Rewrite the lines of the records from the start through the line containing "cyan trapezoid: rotated 25 degrees clockwise" as a numbered list, leaving out blank lines and including that final line.

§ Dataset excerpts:
········
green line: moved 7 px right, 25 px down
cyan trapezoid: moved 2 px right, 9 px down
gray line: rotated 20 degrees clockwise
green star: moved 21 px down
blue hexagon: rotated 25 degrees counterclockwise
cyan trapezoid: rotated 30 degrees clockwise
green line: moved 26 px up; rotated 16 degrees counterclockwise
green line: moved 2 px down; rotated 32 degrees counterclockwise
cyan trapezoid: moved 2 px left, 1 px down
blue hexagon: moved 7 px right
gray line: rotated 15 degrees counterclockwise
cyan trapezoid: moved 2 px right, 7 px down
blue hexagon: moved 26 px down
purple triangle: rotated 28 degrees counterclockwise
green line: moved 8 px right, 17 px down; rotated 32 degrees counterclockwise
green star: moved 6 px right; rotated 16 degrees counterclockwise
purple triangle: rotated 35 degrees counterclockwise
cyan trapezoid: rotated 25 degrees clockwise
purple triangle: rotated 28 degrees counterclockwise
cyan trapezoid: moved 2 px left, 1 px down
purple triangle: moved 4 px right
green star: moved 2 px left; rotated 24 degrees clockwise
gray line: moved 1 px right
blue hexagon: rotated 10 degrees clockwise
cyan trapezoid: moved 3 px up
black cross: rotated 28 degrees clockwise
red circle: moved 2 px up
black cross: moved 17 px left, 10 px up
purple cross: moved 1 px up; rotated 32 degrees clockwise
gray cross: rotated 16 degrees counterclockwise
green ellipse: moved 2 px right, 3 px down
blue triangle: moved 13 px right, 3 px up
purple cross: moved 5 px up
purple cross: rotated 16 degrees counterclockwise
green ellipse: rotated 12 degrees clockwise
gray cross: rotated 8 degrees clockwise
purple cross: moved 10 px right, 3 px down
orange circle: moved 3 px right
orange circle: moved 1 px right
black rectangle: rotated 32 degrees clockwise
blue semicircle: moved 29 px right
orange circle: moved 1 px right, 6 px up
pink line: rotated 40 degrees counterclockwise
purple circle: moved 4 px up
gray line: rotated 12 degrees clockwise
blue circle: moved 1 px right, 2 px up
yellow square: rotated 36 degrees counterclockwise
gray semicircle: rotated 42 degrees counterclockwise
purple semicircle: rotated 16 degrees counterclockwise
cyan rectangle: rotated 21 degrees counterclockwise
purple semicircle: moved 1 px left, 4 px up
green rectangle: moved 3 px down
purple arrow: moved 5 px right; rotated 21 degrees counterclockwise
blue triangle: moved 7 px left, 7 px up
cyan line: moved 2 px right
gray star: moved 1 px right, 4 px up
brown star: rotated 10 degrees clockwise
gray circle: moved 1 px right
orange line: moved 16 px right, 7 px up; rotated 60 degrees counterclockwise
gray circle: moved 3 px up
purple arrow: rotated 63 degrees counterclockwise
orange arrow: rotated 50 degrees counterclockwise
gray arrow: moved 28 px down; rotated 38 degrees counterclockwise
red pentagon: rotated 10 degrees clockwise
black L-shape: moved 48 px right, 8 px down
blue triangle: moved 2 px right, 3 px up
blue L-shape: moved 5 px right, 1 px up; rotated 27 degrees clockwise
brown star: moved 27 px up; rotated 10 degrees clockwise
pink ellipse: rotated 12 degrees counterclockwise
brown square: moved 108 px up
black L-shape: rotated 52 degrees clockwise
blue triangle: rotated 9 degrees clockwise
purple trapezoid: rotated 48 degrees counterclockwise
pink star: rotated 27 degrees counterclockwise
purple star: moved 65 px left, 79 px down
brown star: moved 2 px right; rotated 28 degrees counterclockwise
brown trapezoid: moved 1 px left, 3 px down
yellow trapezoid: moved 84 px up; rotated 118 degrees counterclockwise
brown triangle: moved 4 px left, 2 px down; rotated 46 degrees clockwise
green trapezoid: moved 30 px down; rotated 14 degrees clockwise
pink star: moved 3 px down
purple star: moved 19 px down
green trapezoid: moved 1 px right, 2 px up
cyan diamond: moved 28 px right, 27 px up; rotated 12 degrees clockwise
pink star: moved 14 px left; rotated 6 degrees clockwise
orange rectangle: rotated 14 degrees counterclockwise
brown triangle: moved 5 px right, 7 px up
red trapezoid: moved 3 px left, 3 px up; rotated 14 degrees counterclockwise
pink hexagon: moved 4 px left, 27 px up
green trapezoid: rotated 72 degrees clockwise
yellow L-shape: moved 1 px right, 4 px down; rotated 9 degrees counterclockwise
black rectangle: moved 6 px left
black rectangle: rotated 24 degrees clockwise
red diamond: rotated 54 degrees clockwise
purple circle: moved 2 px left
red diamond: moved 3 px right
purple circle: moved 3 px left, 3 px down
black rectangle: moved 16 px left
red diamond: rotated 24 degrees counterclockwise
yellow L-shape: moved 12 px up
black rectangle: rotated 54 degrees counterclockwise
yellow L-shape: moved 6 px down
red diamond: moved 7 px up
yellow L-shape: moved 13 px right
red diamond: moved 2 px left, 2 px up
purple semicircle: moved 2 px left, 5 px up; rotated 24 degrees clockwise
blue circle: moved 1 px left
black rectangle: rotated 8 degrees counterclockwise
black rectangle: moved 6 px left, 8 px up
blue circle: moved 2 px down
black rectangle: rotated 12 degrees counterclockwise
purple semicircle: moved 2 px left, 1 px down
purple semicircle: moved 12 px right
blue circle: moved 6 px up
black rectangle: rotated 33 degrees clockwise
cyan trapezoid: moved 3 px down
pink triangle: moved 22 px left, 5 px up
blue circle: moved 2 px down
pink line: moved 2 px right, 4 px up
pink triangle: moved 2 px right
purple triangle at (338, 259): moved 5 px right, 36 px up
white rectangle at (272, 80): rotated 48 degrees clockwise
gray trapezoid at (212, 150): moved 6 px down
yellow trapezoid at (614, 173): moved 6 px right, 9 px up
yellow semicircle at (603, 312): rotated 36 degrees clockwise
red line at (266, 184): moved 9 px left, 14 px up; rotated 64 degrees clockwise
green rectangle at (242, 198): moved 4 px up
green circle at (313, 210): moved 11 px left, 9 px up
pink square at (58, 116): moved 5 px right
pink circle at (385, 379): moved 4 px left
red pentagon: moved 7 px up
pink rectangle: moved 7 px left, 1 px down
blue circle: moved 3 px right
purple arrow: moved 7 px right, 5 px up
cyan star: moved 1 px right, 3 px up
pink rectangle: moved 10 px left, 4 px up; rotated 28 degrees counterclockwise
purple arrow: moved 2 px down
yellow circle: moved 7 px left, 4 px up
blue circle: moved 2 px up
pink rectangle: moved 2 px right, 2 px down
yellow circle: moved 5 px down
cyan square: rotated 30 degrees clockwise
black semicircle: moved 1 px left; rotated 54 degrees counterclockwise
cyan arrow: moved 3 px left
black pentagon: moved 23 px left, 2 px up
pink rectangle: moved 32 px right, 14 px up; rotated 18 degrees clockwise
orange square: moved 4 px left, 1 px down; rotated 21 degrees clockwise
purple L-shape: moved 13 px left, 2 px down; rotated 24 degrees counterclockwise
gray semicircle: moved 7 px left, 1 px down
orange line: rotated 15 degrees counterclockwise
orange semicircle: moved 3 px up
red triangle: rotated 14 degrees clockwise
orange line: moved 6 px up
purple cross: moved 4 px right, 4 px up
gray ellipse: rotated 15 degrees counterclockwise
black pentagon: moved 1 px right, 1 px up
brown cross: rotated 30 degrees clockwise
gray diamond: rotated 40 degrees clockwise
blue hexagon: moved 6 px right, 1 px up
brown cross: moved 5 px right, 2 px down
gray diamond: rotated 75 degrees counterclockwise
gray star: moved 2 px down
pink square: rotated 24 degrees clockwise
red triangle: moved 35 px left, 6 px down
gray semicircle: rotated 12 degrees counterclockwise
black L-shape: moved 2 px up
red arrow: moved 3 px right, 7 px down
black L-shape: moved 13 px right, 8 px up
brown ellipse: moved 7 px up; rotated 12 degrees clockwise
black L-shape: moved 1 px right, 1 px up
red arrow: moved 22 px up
········
§ TASK RESULT:
1. green line: moved 7 px right, 25 px down
2. cyan trapezoid: moved 2 px right, 9 px down
3. gray line: rotated 20 degrees clockwise
4. green star: moved 21 px down
5. blue hexagon: rotated 25 degrees counterclockwise
6. cyan trapezoid: rotated 30 degrees clockwise
7. green line: moved 26 px up; rotated 16 degrees counterclockwise
8. green line: moved 2 px down; rotated 32 degrees counterclockwise
9. cyan trapezoid: moved 2 px left, 1 px down
10. blue hexagon: moved 7 px right
11. gray line: rotated 15 degrees counterclockwise
12. cyan trapezoid: moved 2 px right, 7 px down
13. blue hexagon: moved 26 px down
14. purple triangle: rotated 28 degrees counterclockwise
15. green line: moved 8 px right, 17 px down; rotated 32 degrees counterclockwise
16. green star: moved 6 px right; rotated 16 degrees counterclockwise
17. purple triangle: rotated 35 degrees counterclockwise
18. cyan trapezoid: rotated 25 degrees clockwise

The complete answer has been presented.